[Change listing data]
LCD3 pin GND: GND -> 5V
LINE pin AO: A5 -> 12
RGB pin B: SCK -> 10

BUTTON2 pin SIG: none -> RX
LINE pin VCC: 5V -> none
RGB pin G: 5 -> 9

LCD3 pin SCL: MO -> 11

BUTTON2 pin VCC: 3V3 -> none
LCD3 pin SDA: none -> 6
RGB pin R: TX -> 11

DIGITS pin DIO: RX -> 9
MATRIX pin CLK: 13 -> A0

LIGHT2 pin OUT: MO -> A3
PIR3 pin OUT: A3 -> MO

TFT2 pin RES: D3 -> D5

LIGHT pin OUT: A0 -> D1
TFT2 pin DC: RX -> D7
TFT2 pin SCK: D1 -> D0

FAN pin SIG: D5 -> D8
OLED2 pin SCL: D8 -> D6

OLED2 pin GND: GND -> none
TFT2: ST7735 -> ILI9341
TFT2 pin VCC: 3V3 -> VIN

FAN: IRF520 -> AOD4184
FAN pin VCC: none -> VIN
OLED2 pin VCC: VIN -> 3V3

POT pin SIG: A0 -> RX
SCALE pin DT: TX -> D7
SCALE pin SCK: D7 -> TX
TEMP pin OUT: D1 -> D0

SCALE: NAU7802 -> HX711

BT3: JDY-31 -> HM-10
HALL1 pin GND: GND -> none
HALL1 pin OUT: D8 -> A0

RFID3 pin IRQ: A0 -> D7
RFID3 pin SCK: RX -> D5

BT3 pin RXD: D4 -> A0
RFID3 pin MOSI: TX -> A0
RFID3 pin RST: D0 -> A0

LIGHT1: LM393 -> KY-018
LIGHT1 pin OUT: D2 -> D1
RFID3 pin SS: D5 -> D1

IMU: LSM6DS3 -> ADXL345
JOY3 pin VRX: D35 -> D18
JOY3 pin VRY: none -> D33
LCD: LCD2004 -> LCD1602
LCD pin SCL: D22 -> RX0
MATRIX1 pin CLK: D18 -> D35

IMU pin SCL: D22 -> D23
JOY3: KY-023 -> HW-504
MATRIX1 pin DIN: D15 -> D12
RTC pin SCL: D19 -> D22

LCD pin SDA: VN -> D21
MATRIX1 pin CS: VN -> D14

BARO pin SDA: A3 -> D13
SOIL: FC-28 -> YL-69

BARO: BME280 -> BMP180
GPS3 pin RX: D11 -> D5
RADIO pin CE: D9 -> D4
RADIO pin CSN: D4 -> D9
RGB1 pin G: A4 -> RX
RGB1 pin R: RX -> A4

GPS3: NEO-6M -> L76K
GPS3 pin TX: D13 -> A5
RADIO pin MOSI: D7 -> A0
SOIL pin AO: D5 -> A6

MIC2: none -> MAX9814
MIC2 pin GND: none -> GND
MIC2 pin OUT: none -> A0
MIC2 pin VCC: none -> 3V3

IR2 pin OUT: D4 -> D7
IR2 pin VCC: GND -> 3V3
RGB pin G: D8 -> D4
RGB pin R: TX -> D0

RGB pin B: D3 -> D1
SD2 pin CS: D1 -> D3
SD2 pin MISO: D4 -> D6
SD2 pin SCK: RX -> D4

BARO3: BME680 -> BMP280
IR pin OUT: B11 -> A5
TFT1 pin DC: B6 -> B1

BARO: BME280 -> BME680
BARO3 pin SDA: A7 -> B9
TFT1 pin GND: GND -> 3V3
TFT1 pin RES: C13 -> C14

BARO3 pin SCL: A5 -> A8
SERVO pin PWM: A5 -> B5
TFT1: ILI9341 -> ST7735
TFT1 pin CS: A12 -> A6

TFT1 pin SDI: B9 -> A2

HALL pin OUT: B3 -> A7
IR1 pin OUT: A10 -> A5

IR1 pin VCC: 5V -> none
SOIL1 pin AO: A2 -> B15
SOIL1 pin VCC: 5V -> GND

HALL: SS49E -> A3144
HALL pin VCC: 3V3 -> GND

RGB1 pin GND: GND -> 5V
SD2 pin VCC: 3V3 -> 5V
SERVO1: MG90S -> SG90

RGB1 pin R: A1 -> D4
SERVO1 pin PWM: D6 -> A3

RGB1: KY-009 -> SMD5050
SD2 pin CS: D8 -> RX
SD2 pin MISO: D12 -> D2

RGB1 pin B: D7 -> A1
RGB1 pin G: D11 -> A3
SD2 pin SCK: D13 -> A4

* PROBLEM *
Across the records above, return every line that contains the word "RADIO".

* OUTPUT OF THE TASK *
RADIO pin CE: D9 -> D4
RADIO pin CSN: D4 -> D9
RADIO pin MOSI: D7 -> A0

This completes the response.